§ **Input data**:
========================================

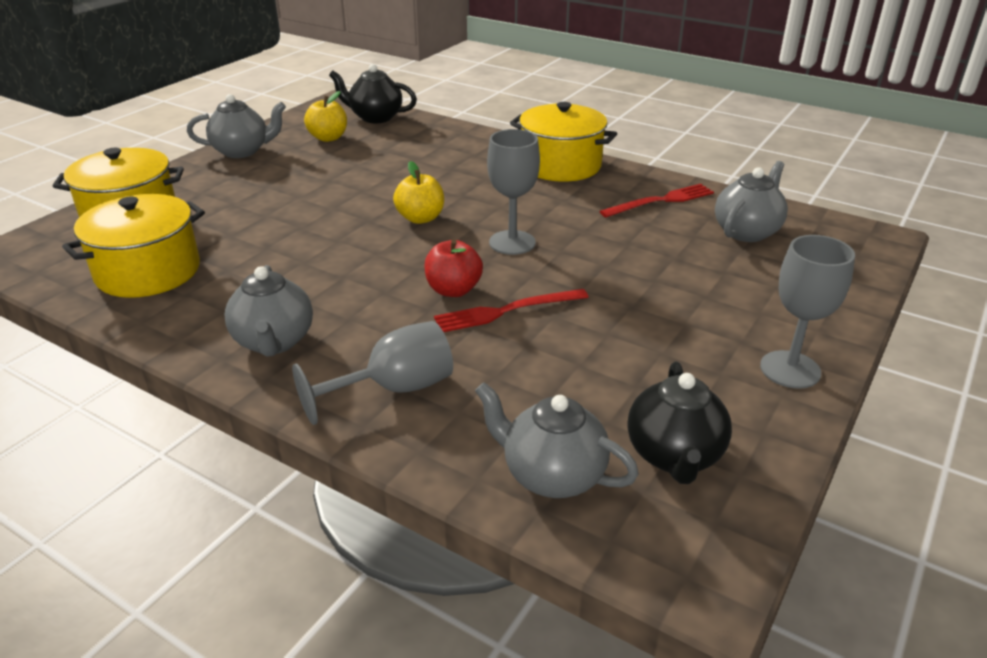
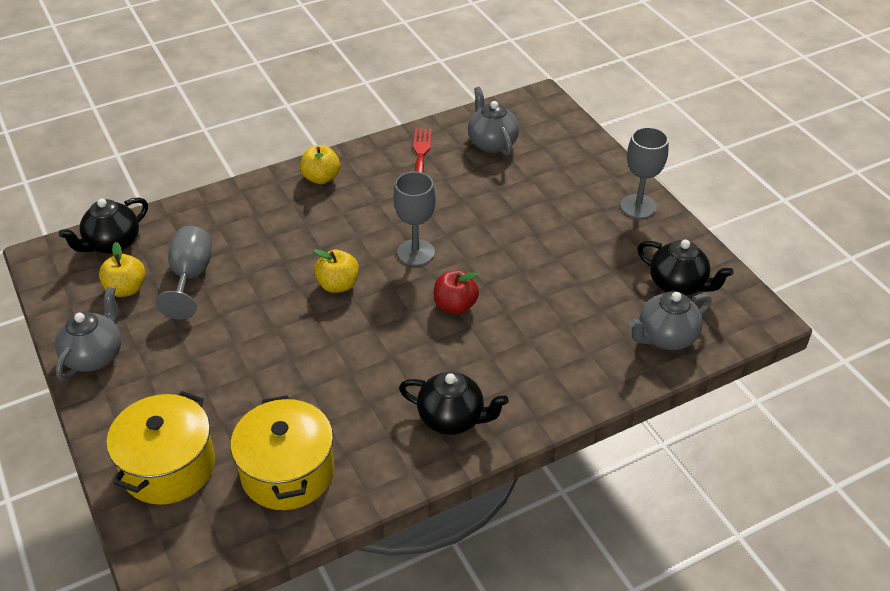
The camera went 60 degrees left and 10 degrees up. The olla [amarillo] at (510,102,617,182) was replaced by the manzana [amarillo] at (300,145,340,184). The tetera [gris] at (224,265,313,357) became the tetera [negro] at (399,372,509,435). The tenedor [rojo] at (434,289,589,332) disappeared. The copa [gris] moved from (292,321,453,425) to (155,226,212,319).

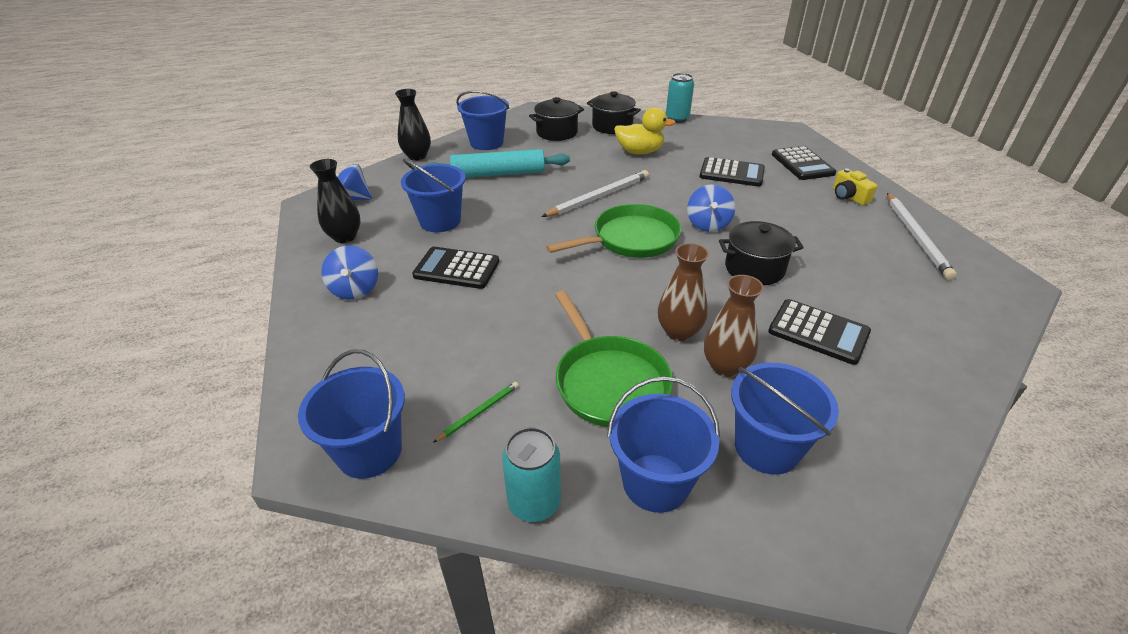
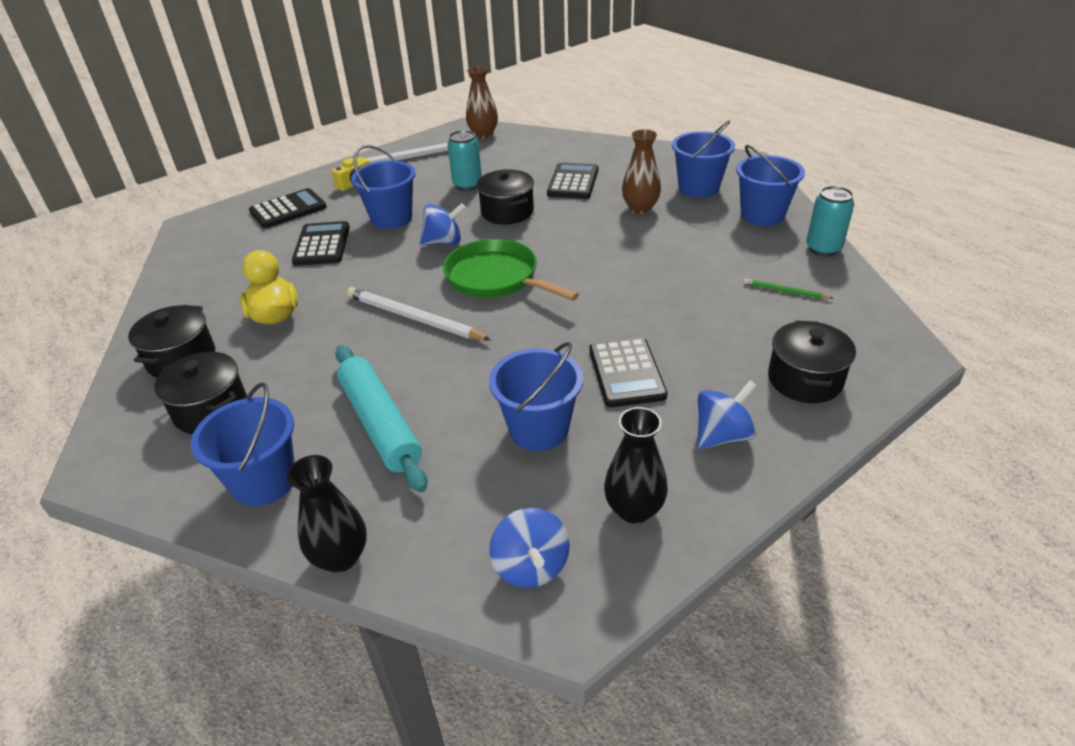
The camera went 110 degrees left and 0 degrees up. The lata [turquesa] moved from (666,73,694,123) to (447,130,482,191). The florero [marrón] moved from (658,243,709,341) to (466,66,498,138). The sartén [verde] at (555,291,673,427) disappeared. The balde [azul] moved from (298,349,405,479) to (351,145,416,229). The olla [negro] at (768,320,856,403) appeared.

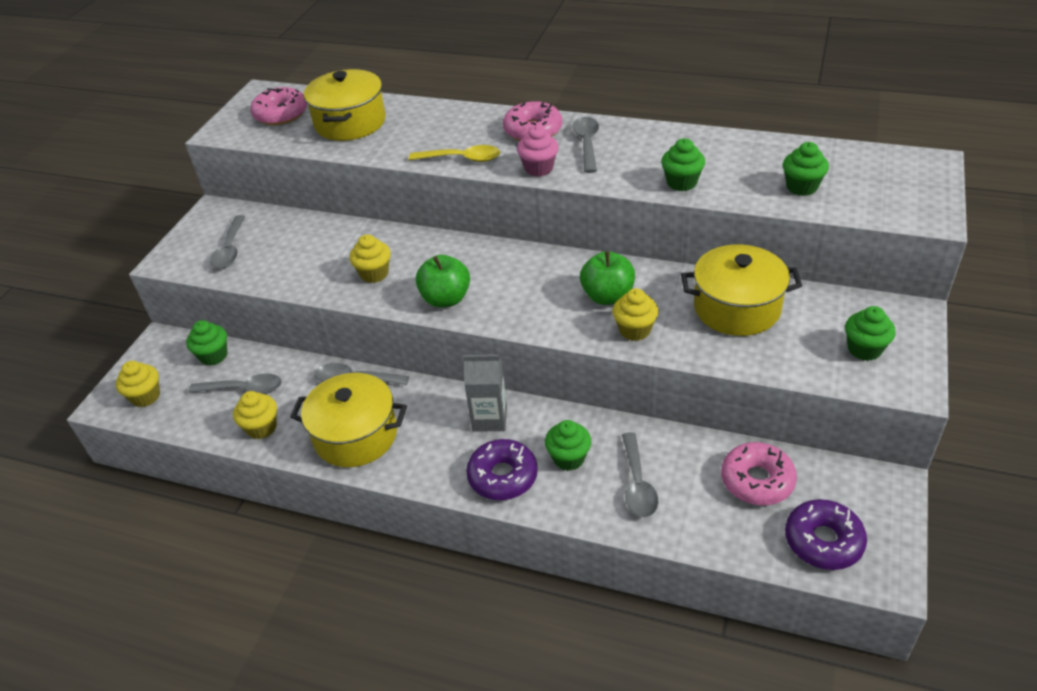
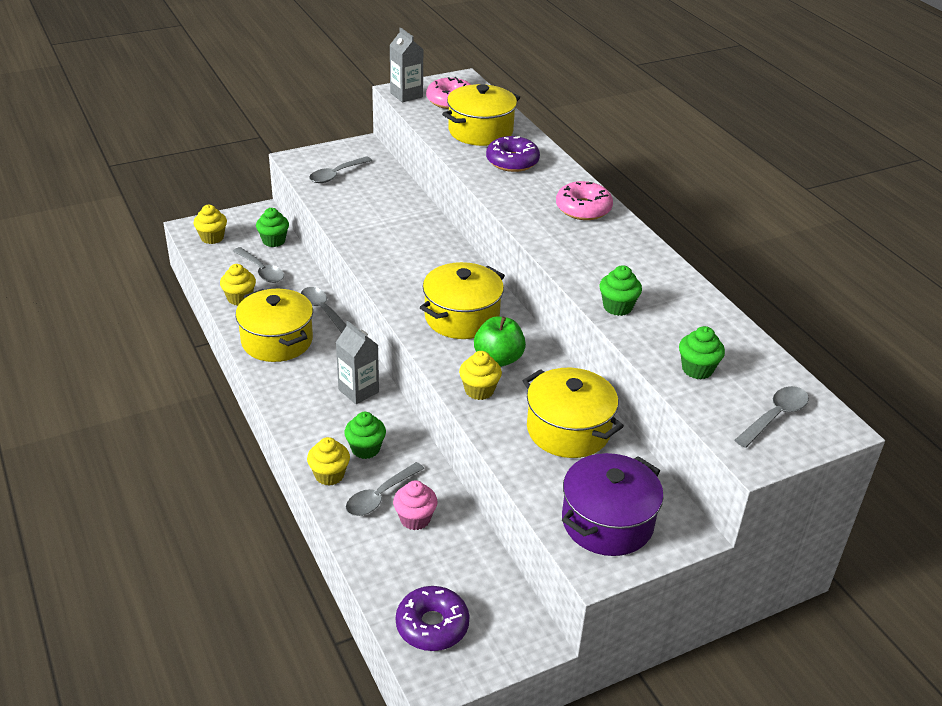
The camera went 40 degrees right and 5 degrees down. The cuchara [gris] moved from (572,117,599,173) to (735,386,809,448). The magdalena [rosa] moved from (517,125,559,177) to (393,480,438,530). The cuchara [amarillo] at (409,145,500,162) disappeared. The magdalena [amarillo] moved from (350,234,391,283) to (307,437,350,486). The manzana [verde] at (416,255,470,307) disappeared. The magdalena [verde] at (845,306,896,361) was replaced by the olla [morado] at (562,453,664,556). The rosquilla [morado] moved from (466,439,538,500) to (486,136,540,172). The rosquilla [rosa] at (721,442,797,505) disappeared. The cartón de leche [gris] at (390,28,424,102) appeared. The olla [amarillo] at (420,262,505,339) appeared.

========================================

§ **Problem requirements**:
Output all of the listing above, exactly as given, but without its pictures.

§ **Exercise answer**:
The camera went 60 degrees left and 10 degrees up. The olla [amarillo] at (510,102,617,182) was replaced by the manzana [amarillo] at (300,145,340,184). The tetera [gris] at (224,265,313,357) became the tetera [negro] at (399,372,509,435). The tenedor [rojo] at (434,289,589,332) disappeared. The copa [gris] moved from (292,321,453,425) to (155,226,212,319).

The camera went 110 degrees left and 0 degrees up. The lata [turquesa] moved from (666,73,694,123) to (447,130,482,191). The florero [marrón] moved from (658,243,709,341) to (466,66,498,138). The sartén [verde] at (555,291,673,427) disappeared. The balde [azul] moved from (298,349,405,479) to (351,145,416,229). The olla [negro] at (768,320,856,403) appeared.

The camera went 40 degrees right and 5 degrees down. The cuchara [gris] moved from (572,117,599,173) to (735,386,809,448). The magdalena [rosa] moved from (517,125,559,177) to (393,480,438,530). The cuchara [amarillo] at (409,145,500,162) disappeared. The magdalena [amarillo] moved from (350,234,391,283) to (307,437,350,486). The manzana [verde] at (416,255,470,307) disappeared. The magdalena [verde] at (845,306,896,361) was replaced by the olla [morado] at (562,453,664,556). The rosquilla [morado] moved from (466,439,538,500) to (486,136,540,172). The rosquilla [rosa] at (721,442,797,505) disappeared. The cartón de leche [gris] at (390,28,424,102) appeared. The olla [amarillo] at (420,262,505,339) appeared.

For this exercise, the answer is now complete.